## WORK ORDER
Set out exactly, and with nothing added, the line containing "BAT2: 3V (plus +9V, minus GND) -> none" and every line after it through the final line of the data.

---- DATA TO USE

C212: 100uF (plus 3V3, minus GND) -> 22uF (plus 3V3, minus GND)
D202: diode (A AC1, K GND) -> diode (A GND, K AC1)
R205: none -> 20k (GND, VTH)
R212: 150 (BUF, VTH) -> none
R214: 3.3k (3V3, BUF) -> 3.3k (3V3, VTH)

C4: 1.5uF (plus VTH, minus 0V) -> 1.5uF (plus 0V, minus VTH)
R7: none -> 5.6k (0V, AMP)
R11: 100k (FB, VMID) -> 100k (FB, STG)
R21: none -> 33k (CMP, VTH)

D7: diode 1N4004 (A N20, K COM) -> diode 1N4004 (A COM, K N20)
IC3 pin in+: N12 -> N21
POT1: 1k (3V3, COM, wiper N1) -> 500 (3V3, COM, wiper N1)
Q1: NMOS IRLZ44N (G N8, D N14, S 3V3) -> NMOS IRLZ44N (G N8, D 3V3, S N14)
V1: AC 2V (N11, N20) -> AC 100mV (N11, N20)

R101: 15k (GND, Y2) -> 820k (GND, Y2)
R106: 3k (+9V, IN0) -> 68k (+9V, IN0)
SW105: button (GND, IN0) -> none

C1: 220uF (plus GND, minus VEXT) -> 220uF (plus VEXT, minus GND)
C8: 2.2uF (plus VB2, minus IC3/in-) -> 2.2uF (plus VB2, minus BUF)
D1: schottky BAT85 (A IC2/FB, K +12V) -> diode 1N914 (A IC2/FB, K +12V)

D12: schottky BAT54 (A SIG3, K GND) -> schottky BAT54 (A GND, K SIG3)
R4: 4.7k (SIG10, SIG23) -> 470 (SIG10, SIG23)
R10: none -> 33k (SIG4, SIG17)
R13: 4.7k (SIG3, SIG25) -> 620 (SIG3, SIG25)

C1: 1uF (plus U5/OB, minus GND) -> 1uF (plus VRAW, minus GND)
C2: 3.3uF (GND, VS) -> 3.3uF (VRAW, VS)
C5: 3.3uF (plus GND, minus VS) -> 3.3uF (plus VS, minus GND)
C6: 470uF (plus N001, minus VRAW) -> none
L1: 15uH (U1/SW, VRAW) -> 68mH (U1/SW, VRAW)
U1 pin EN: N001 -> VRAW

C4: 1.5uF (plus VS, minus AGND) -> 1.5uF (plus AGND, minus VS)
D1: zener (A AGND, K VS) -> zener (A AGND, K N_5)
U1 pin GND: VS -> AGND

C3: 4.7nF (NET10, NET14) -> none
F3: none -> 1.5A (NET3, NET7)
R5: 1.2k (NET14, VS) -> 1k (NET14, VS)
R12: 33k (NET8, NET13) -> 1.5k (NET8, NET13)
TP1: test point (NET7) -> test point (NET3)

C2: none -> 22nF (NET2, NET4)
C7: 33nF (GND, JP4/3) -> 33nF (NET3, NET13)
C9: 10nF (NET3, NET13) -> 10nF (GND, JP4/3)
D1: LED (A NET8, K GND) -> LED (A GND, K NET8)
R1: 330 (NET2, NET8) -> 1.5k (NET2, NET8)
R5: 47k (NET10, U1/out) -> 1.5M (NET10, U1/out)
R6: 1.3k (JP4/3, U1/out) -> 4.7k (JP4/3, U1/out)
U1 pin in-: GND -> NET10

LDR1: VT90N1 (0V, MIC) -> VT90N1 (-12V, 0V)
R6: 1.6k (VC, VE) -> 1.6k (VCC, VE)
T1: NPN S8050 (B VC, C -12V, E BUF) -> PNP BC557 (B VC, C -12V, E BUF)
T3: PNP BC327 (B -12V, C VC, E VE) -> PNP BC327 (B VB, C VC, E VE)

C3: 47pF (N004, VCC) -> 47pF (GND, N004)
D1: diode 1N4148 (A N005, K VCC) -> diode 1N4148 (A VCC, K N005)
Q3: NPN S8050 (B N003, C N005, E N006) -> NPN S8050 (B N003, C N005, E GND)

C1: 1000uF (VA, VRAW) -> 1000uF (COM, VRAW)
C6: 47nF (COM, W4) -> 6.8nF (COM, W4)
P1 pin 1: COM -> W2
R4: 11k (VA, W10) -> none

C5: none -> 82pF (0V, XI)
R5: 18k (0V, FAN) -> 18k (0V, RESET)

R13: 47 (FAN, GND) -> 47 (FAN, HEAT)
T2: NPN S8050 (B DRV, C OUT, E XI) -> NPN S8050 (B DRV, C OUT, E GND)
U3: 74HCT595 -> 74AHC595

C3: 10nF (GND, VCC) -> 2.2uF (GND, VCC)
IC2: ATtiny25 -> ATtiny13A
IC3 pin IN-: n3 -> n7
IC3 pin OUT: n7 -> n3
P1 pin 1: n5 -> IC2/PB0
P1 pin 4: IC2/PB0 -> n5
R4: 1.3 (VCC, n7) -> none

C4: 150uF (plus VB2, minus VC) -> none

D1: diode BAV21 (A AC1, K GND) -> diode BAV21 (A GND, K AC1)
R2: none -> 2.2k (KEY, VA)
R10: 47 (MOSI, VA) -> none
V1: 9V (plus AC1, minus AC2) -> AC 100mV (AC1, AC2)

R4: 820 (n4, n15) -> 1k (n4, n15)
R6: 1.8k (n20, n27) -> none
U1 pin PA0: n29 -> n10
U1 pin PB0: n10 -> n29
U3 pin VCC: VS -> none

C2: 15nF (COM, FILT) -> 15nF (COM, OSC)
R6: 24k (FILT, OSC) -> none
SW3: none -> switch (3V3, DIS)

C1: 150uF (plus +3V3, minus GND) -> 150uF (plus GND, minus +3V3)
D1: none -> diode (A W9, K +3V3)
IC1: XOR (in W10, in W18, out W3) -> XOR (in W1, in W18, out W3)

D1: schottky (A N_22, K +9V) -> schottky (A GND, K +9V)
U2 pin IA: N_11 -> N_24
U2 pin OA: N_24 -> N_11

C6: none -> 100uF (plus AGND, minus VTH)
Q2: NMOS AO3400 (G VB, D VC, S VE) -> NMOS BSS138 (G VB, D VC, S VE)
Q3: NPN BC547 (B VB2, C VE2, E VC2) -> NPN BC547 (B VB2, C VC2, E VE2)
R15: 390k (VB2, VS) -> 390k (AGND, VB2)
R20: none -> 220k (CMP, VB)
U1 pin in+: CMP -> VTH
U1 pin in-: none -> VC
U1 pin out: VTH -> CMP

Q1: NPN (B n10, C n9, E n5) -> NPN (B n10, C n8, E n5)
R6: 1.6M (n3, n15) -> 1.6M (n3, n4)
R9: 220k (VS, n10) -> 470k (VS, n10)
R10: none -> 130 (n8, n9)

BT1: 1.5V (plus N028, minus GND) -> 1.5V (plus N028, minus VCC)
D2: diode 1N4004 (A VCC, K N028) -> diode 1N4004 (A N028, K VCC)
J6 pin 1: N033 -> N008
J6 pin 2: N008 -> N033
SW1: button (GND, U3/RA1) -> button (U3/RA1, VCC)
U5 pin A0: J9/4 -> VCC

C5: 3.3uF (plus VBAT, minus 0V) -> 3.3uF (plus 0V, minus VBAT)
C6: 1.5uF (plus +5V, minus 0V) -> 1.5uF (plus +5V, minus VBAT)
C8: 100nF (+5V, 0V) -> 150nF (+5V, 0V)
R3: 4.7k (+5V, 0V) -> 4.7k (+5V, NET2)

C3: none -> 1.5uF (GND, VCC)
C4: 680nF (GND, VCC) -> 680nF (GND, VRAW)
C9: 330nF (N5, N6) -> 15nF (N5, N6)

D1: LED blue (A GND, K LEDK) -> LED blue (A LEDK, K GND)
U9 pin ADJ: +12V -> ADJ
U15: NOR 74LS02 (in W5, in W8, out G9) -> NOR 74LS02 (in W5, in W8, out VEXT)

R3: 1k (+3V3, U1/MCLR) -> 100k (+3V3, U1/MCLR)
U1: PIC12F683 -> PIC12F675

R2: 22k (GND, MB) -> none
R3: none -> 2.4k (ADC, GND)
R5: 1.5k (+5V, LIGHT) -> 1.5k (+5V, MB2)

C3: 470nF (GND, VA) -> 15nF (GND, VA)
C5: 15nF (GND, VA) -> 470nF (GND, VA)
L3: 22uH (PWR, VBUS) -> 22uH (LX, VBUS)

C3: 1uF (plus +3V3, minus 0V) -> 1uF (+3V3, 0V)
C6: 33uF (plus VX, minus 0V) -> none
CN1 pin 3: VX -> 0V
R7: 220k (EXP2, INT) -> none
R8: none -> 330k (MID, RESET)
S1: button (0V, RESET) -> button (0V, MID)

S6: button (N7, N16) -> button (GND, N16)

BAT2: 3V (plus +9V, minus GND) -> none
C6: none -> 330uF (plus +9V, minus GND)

--------

## ANSWER SECTION
BAT2: 3V (plus +9V, minus GND) -> none
C6: none -> 330uF (plus +9V, minus GND)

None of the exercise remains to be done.